* EXERCISE
Find every line below that contains the string "kern" and copy each one in full. Case counts.

* DATASET EXCERPTS

________________

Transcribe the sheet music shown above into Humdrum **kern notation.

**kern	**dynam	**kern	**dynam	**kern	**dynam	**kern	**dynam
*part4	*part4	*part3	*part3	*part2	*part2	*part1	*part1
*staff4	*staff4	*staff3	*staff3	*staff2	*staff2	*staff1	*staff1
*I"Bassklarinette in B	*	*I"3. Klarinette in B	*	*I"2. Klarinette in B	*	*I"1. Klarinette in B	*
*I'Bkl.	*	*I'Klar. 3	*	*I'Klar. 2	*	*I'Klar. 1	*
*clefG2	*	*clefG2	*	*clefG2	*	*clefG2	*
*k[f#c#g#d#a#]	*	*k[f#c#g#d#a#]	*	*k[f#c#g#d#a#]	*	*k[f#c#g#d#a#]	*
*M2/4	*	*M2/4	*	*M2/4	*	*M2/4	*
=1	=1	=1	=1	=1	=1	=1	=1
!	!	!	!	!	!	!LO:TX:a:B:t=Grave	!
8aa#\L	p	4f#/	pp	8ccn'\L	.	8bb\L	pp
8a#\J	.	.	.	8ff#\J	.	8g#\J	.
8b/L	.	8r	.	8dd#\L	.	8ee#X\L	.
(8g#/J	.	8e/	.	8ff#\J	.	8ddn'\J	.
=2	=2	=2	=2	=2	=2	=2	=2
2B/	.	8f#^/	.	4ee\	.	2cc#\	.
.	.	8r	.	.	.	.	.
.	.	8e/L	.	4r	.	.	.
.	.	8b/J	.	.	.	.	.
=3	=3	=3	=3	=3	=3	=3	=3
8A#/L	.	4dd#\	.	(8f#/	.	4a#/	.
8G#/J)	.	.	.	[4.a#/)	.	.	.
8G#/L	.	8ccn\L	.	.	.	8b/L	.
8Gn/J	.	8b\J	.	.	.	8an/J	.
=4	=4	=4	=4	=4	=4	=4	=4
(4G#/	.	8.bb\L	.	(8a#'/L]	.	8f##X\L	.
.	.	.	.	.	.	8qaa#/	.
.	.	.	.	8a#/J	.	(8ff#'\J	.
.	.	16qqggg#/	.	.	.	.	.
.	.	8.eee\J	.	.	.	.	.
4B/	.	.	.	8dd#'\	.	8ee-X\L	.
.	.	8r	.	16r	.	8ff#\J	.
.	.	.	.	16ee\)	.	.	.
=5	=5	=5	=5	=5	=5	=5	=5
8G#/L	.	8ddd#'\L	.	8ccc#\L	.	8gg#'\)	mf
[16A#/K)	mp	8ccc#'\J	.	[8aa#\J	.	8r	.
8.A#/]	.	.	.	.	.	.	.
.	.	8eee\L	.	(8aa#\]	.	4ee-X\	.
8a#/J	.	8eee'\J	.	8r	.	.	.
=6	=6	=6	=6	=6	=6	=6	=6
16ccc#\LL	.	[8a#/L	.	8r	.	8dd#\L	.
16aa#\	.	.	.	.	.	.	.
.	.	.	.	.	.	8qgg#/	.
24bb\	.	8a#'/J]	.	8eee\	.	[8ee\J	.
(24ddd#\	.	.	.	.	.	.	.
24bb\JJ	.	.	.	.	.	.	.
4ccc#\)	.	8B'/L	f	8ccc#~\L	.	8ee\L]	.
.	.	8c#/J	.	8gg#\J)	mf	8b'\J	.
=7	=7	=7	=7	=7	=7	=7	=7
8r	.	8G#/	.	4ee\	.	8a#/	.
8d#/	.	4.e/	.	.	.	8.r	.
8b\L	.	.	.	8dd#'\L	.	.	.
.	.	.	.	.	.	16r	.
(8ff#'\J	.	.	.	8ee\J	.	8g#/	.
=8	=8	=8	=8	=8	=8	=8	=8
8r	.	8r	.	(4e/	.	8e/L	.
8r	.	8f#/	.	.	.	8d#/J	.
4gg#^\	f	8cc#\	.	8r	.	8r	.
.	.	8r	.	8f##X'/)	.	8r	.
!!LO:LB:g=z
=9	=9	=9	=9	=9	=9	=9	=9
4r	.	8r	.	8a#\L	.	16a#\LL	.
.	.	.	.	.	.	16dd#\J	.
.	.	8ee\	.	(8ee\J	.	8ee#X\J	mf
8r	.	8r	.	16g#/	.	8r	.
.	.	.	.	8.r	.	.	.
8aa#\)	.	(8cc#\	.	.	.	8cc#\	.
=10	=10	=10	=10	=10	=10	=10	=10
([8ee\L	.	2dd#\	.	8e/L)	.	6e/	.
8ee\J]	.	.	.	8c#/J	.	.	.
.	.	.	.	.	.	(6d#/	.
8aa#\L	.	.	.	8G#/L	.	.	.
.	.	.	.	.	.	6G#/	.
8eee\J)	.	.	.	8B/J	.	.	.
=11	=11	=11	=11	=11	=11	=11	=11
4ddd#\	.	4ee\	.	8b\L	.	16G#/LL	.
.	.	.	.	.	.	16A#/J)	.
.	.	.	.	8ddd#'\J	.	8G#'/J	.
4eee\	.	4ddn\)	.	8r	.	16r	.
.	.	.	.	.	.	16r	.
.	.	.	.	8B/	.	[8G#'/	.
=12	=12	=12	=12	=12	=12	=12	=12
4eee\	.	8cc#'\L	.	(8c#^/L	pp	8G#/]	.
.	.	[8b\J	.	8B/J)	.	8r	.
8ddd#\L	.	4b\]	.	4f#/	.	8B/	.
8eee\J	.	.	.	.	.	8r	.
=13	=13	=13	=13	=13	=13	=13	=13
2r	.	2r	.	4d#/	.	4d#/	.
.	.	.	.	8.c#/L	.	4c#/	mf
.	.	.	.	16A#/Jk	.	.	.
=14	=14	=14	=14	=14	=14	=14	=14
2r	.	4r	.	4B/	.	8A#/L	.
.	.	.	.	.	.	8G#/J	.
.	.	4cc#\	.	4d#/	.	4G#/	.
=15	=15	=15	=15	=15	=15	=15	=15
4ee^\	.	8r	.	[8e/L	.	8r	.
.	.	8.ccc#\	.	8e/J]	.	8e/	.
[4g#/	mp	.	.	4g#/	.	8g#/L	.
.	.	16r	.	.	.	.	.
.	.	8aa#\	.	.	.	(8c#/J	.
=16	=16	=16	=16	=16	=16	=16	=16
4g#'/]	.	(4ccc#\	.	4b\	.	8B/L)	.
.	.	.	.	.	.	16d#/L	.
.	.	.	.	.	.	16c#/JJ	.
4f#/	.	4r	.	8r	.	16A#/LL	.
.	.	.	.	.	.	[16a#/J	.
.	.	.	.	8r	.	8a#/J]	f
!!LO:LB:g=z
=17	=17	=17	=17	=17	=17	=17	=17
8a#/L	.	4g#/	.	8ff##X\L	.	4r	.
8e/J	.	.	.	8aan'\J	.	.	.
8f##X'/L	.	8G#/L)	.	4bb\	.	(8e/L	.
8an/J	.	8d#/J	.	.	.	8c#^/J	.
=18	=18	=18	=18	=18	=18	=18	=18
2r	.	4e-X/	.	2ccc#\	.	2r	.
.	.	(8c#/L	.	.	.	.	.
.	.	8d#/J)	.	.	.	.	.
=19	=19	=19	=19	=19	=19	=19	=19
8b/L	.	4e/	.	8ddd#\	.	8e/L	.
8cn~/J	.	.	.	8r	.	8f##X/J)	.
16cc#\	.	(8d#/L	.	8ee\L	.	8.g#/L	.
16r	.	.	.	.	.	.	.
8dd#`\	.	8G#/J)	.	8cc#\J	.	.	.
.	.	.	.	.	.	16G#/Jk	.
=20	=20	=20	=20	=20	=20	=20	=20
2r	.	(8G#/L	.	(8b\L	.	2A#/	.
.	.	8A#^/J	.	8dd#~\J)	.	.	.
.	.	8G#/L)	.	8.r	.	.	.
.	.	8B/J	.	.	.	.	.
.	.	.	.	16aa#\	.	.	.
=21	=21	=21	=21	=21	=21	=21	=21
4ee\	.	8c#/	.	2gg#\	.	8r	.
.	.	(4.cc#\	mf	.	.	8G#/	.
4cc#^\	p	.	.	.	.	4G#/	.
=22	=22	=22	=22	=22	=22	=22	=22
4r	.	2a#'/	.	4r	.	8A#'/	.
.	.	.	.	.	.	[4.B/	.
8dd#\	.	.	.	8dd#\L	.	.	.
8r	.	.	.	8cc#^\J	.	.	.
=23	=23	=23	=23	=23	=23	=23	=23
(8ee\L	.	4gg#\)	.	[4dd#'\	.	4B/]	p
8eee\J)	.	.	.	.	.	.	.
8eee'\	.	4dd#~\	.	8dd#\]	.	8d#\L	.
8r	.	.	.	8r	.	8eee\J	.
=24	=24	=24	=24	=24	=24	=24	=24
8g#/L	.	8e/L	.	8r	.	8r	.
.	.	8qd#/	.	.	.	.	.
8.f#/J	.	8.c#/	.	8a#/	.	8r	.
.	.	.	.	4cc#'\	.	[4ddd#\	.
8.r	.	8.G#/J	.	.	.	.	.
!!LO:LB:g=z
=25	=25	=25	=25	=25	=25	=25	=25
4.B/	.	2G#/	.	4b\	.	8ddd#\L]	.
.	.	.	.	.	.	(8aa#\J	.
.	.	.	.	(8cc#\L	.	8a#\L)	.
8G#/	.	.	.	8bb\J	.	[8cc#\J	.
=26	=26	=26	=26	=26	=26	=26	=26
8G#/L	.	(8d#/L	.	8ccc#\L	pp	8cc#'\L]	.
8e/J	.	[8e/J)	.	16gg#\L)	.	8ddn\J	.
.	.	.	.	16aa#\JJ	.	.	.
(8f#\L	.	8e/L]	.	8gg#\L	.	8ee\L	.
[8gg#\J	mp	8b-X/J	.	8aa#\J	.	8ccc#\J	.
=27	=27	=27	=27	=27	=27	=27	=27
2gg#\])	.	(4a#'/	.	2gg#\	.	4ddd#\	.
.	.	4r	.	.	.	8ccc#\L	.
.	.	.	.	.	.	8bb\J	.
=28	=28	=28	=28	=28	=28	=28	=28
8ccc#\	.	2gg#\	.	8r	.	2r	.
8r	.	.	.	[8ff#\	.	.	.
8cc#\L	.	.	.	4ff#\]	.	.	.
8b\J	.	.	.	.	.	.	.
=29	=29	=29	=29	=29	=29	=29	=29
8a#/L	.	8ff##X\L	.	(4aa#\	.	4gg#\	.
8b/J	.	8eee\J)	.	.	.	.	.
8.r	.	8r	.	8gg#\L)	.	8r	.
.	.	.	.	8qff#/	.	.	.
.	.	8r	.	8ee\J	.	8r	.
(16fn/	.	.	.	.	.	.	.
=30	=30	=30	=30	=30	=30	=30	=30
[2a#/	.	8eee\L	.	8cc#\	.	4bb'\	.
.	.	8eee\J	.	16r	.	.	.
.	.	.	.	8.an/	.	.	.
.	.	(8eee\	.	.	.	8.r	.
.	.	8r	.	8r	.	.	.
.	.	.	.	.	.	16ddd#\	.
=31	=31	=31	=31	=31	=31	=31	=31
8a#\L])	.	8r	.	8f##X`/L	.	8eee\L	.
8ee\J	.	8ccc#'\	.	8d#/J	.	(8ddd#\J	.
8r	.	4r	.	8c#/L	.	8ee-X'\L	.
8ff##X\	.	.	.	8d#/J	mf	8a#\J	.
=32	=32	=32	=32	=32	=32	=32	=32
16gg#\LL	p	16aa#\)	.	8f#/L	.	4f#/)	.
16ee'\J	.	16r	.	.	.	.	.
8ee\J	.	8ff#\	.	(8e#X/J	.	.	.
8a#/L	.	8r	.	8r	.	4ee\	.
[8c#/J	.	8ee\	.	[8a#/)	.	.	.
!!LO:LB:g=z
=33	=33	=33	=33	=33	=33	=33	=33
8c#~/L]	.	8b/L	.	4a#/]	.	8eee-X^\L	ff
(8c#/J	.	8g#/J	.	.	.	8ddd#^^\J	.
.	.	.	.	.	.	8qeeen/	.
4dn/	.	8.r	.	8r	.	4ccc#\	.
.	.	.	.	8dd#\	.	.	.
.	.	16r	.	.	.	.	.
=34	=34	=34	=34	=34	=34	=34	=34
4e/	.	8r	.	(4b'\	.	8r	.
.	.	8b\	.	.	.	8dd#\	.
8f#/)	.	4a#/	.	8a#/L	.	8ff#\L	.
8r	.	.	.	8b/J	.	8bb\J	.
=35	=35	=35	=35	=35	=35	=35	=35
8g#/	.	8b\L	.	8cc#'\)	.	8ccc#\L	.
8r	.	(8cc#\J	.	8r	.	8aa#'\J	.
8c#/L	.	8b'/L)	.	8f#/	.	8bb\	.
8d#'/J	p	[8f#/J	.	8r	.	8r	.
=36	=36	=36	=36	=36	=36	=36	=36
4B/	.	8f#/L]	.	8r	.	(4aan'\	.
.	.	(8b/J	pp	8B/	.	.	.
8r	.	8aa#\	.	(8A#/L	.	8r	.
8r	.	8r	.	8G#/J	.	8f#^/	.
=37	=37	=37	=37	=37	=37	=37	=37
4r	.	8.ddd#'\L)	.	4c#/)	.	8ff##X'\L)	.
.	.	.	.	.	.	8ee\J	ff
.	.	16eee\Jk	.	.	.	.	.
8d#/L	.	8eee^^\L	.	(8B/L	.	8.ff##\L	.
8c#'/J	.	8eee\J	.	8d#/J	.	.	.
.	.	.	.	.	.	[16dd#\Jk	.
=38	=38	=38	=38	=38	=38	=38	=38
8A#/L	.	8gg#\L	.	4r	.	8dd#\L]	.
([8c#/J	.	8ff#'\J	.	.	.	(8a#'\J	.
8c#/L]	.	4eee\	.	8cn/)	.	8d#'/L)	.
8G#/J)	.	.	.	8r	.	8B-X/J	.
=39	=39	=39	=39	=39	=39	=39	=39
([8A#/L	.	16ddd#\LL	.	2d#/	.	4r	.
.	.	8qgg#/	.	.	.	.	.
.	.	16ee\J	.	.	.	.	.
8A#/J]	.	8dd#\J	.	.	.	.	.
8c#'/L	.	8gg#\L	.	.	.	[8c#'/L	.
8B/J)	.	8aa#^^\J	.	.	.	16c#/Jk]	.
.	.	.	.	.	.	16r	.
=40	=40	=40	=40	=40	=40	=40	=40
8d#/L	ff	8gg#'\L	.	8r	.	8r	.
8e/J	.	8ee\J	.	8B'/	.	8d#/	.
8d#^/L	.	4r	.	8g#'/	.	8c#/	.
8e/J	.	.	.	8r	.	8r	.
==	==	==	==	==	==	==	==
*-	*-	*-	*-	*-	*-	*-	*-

________________

* RESULT FOR THIS TASK
Transcribe the sheet music shown above into Humdrum **kern notation.
**kern	**dynam	**kern	**dynam	**kern	**dynam	**kern	**dynam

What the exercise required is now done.